[RECORDS FOR PROCESSING]
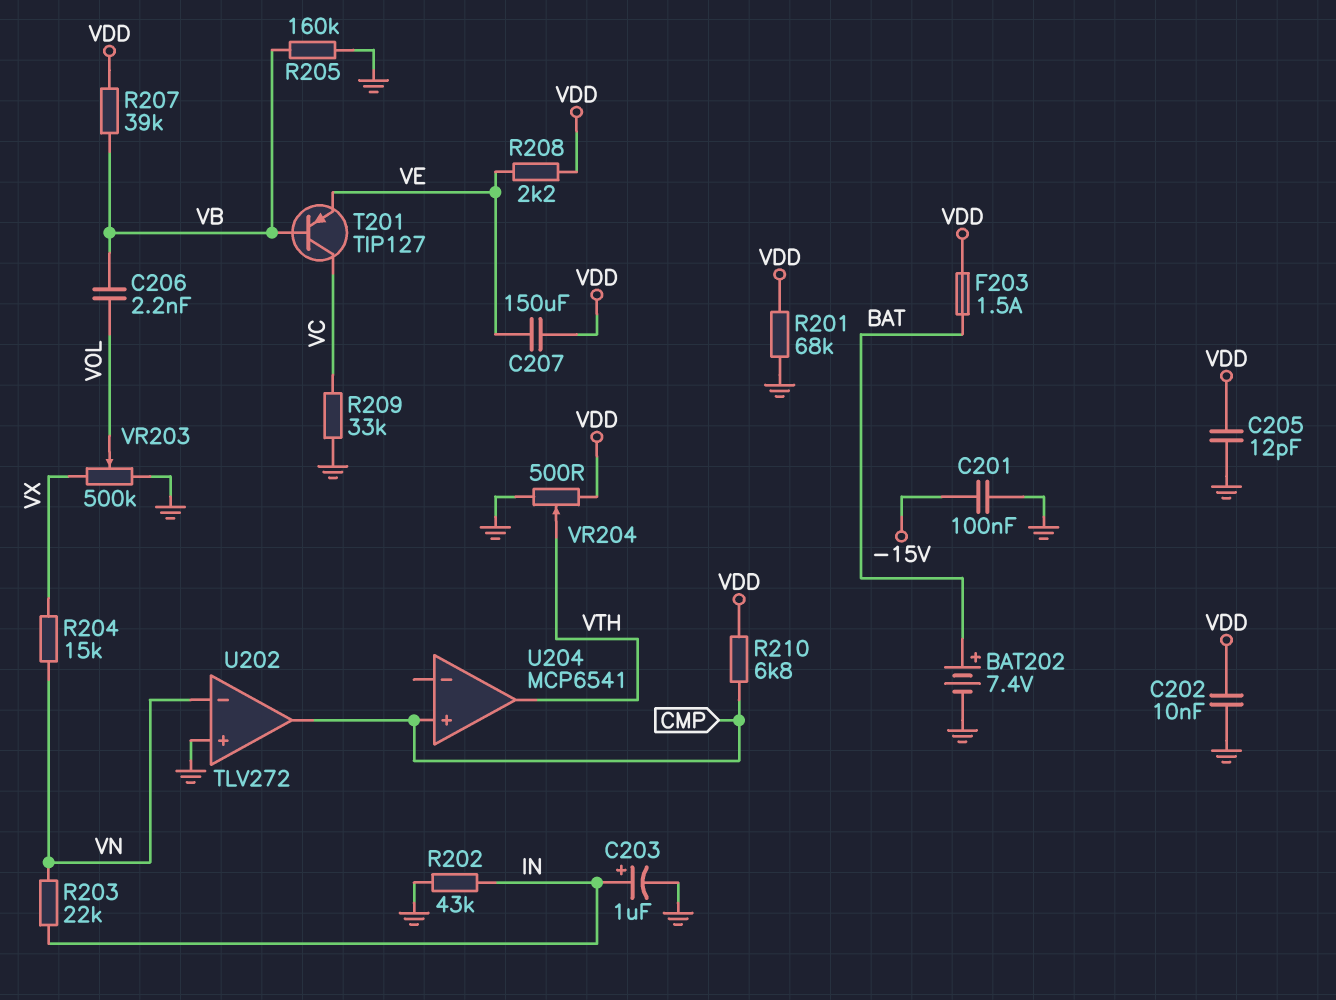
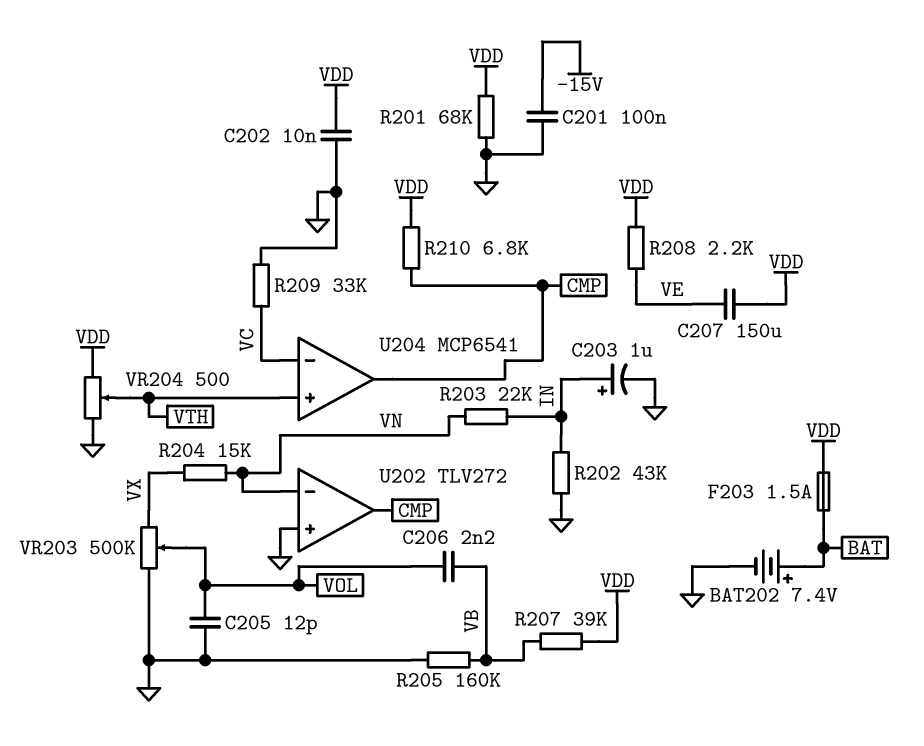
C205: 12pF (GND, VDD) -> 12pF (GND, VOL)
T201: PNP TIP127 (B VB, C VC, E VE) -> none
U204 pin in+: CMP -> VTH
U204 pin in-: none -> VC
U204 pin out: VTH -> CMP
[/RECORDS FOR PROCESSING]
[RECORDS FOR PROCESSING]
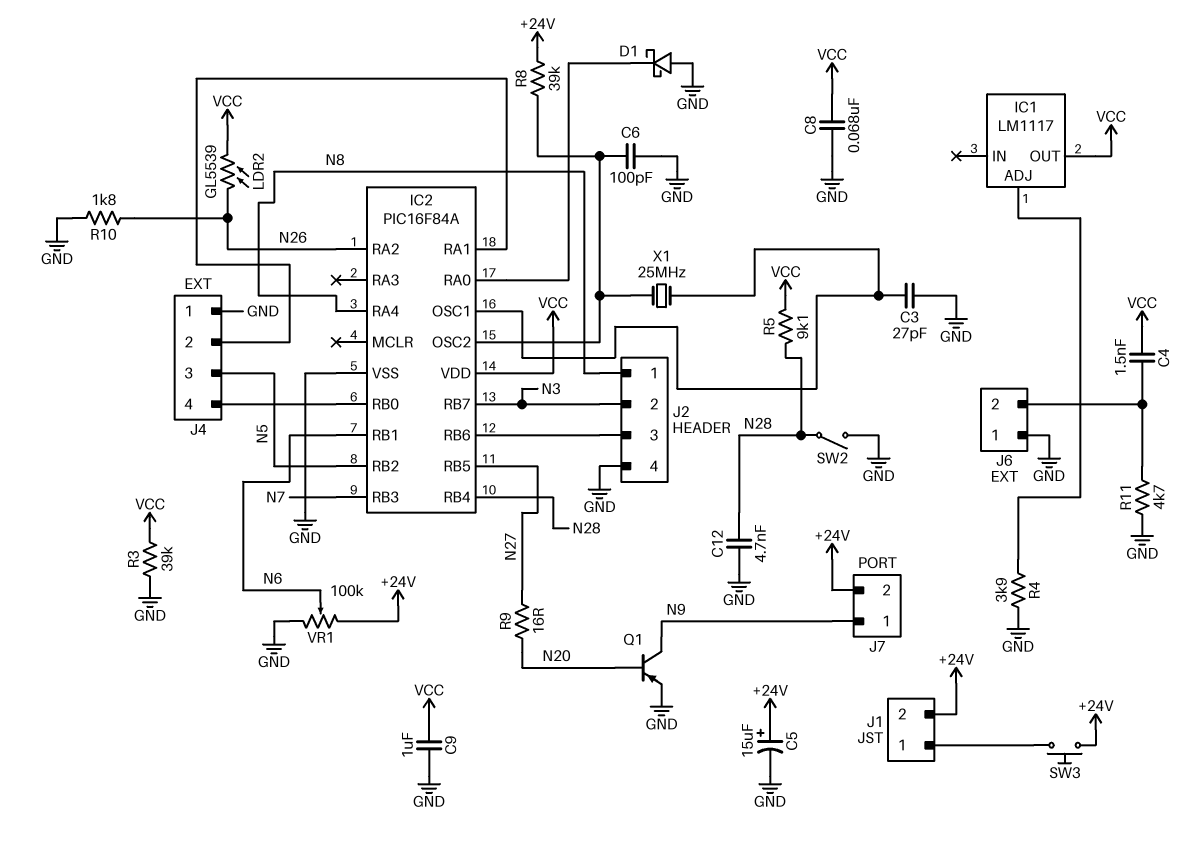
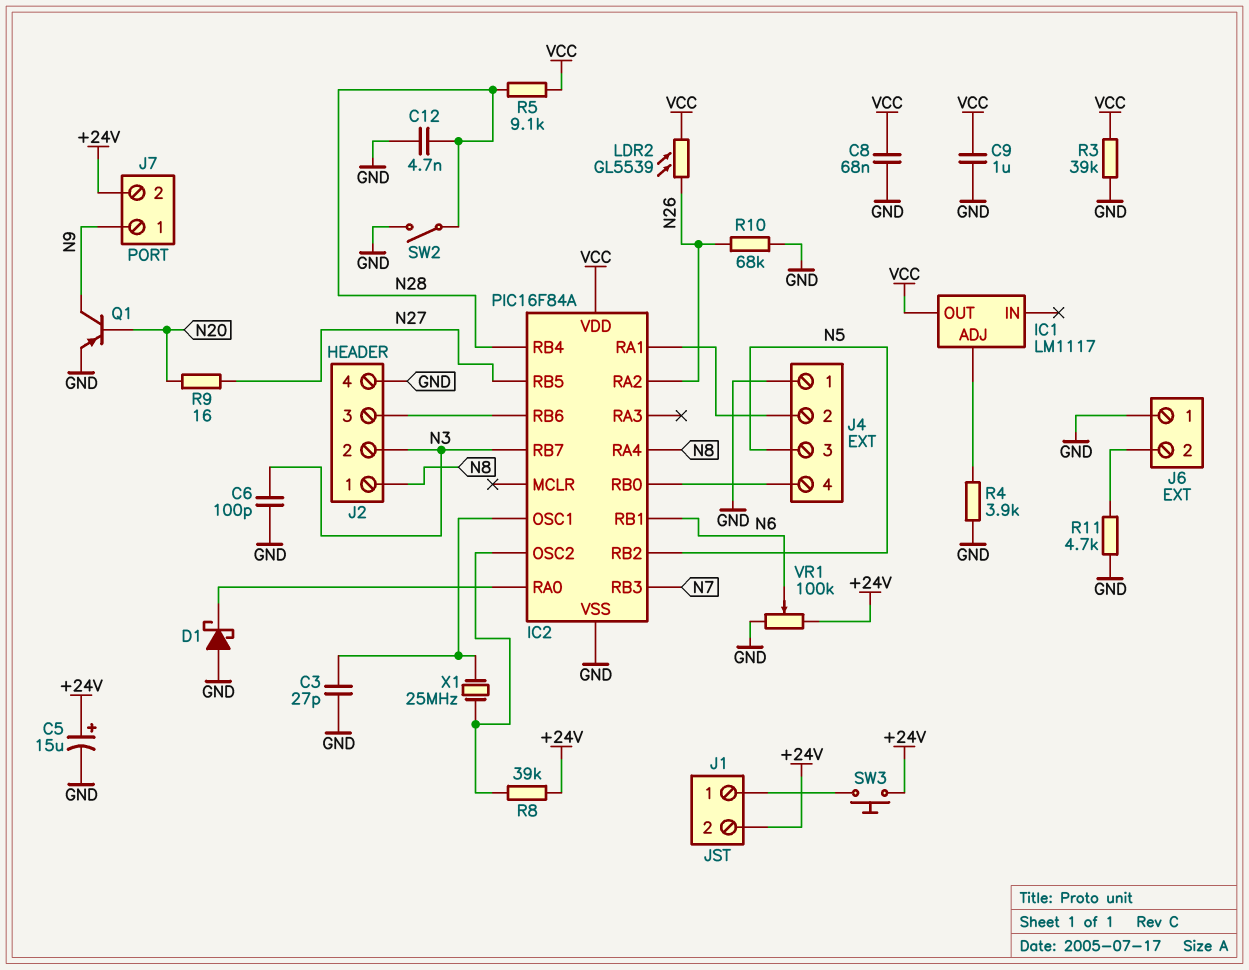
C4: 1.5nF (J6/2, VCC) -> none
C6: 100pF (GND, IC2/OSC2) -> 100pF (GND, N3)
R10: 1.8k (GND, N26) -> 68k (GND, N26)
[/RECORDS FOR PROCESSING]
» WHAT YOU ARE ASKED TO DO
Return the lines above that include the string "none".

» RESPONSE
T201: PNP TIP127 (B VB, C VC, E VE) -> none
U204 pin in-: none -> VC
C4: 1.5nF (J6/2, VCC) -> none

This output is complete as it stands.